▶ **WHAT TO WORK ON**
Pictures are not part of the answer. Return the lines from the one containing "SCALE3 pin DT: none -> A4" through the end of the data, both included, exactly as they appear.

(Version comparison data)
★ ★ ★ ★ ★ ★ ★
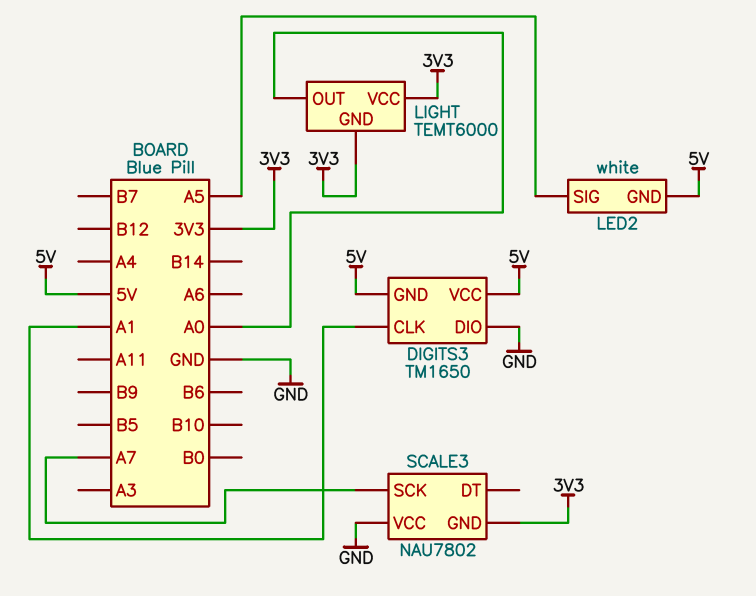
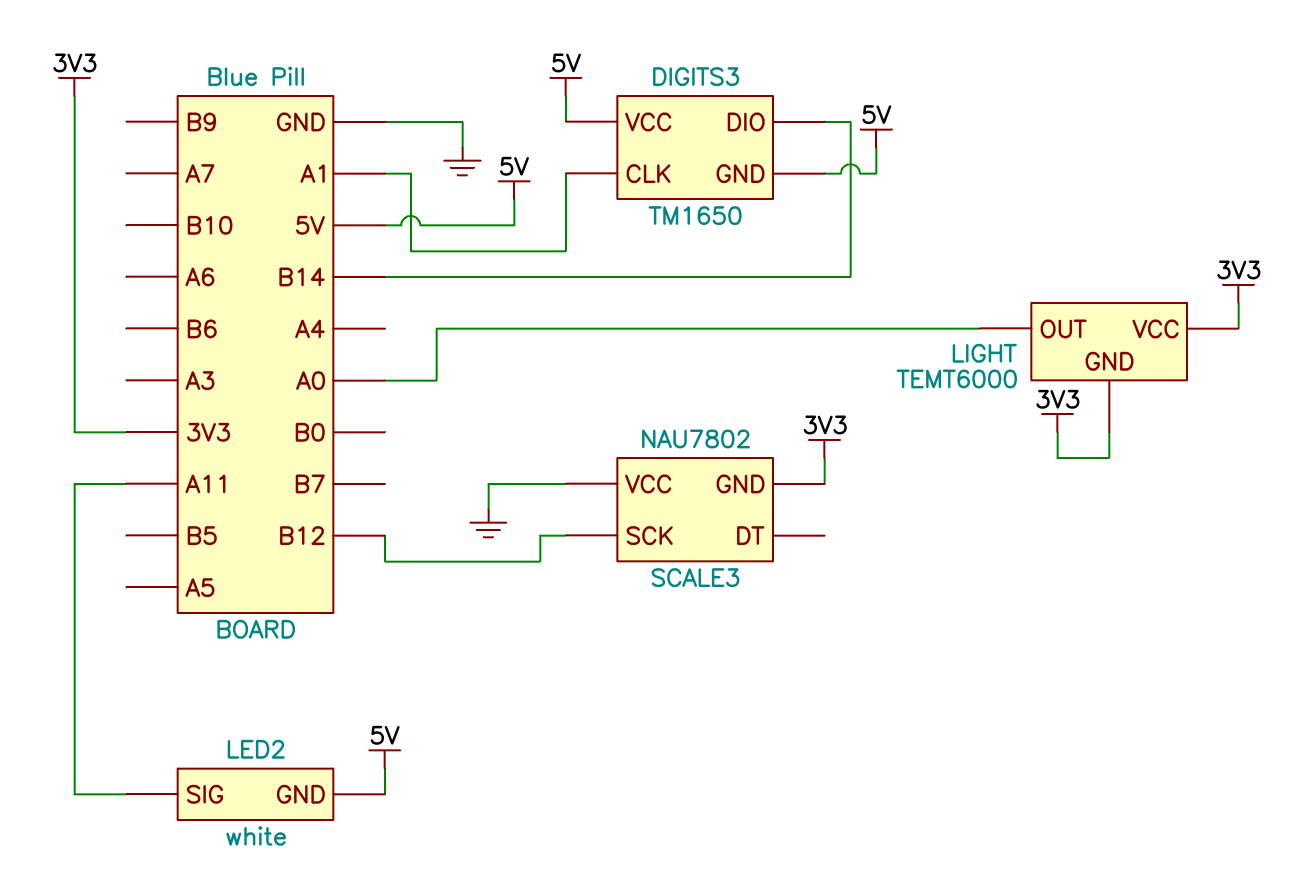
DIGITS3 pin DIO: GND -> B14
LED2 pin SIG: A5 -> A11
SCALE3 pin SCK: A7 -> B12

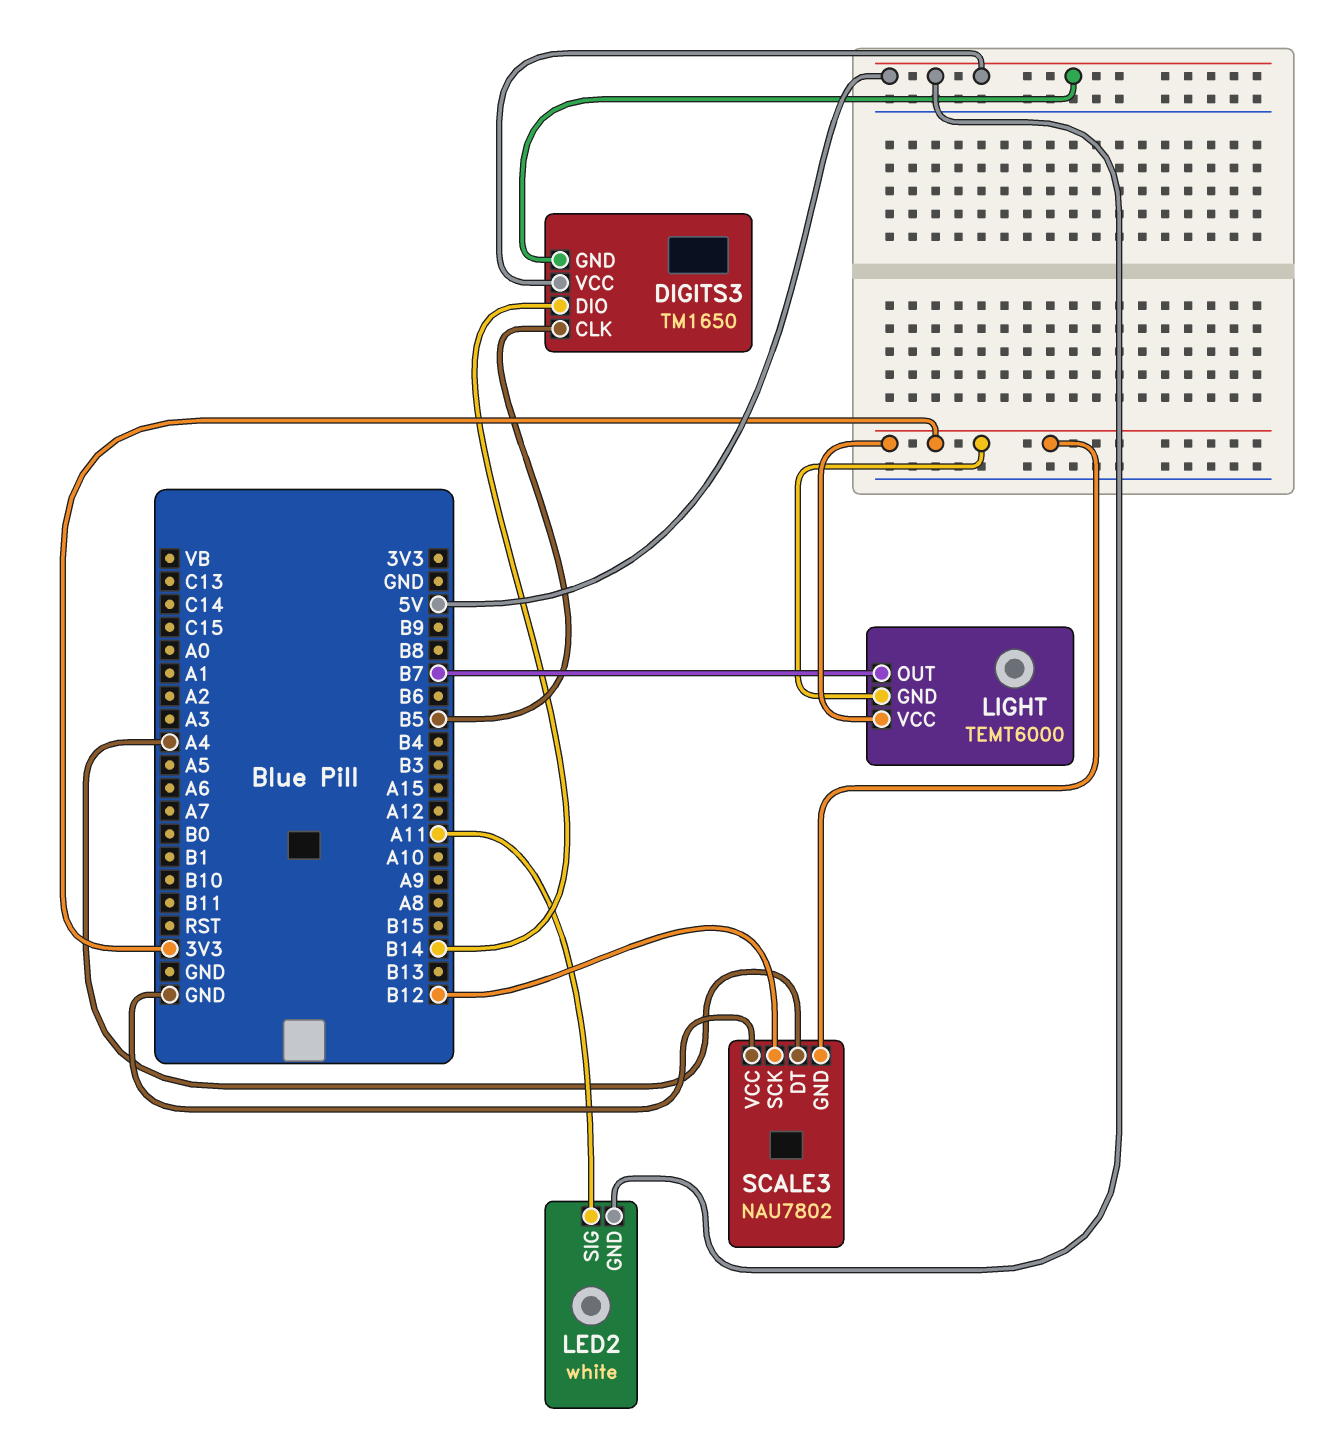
DIGITS3 pin CLK: A1 -> B5
LIGHT pin OUT: A0 -> B7
SCALE3 pin DT: none -> A4

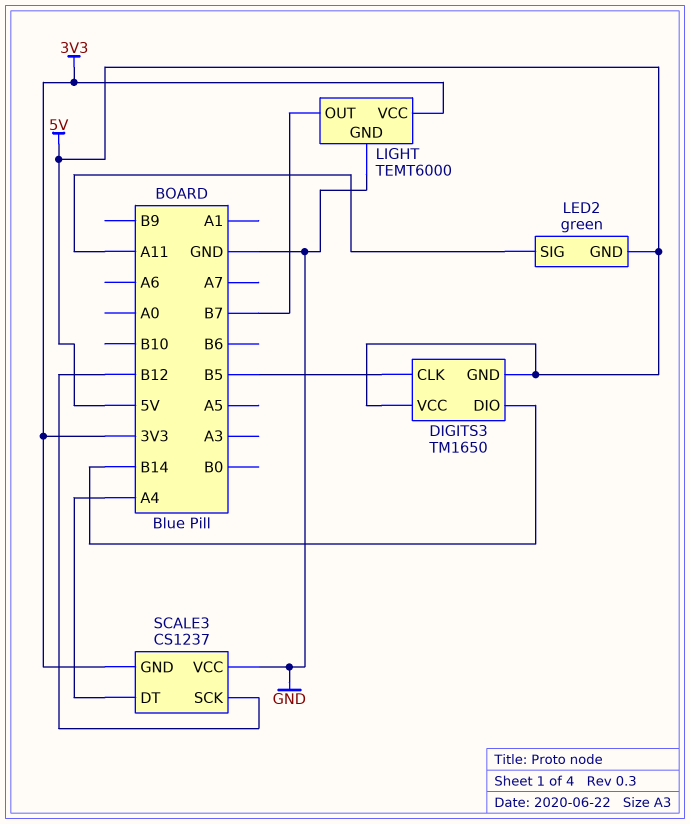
LED2: white -> green
LIGHT pin GND: 3V3 -> GND
SCALE3: NAU7802 -> CS1237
★ ★ ★ ★ ★ ★ ★
▶ **TASK SOLUTION**
SCALE3 pin DT: none -> A4

LED2: white -> green
LIGHT pin GND: 3V3 -> GND
SCALE3: NAU7802 -> CS1237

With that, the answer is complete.